Data drawn from a collection:
━━━━━━━━━━━━━━━━

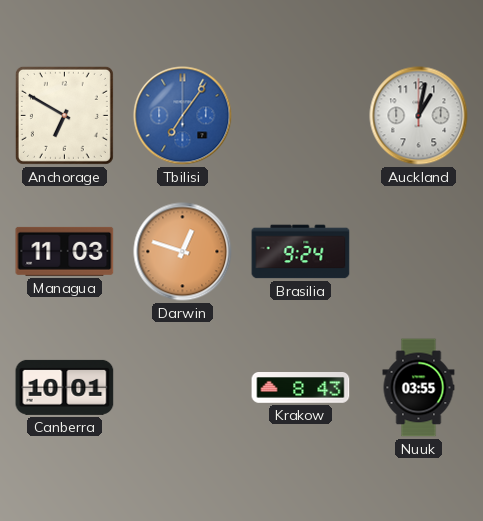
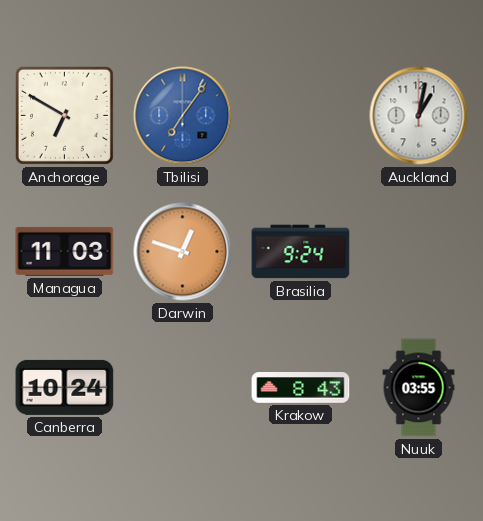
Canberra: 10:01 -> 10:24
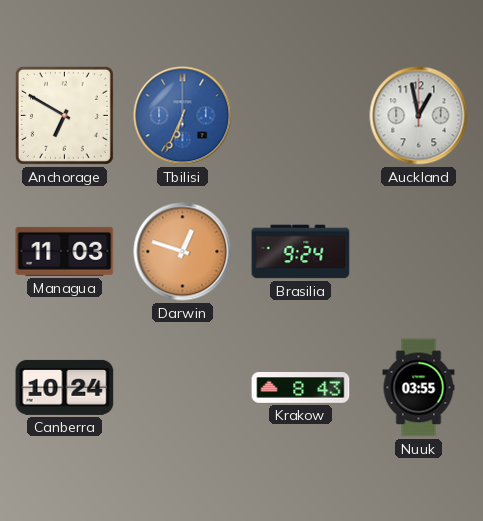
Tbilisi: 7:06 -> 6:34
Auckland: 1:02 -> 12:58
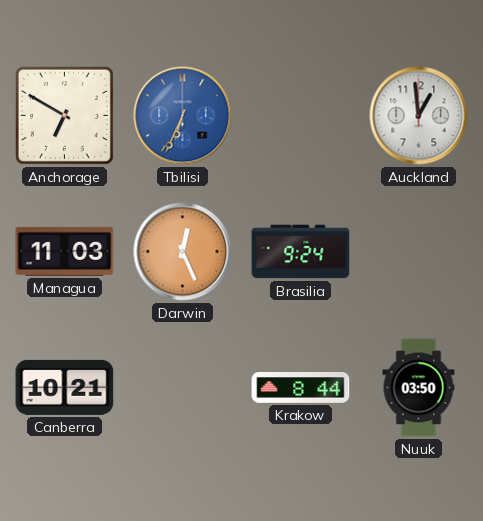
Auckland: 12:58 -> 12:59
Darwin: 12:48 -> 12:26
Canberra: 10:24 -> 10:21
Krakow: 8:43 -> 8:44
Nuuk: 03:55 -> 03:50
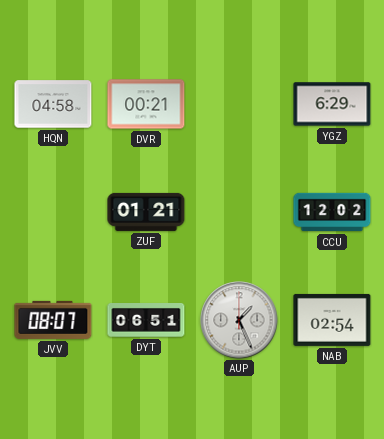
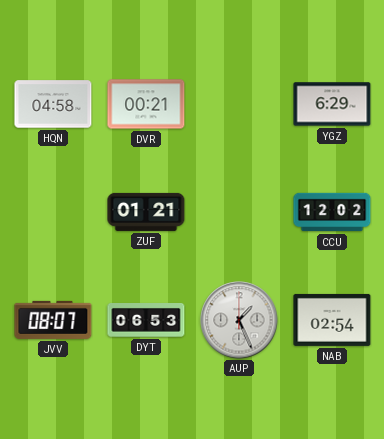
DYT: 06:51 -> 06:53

━━━━━━━━━━━━━━━━

DO THIS: Pull out every line in the entries above that contains the string "Auckland".

SOLUTION TO THIS EXERCISE:
Auckland: 1:02 -> 12:58
Auckland: 12:58 -> 12:59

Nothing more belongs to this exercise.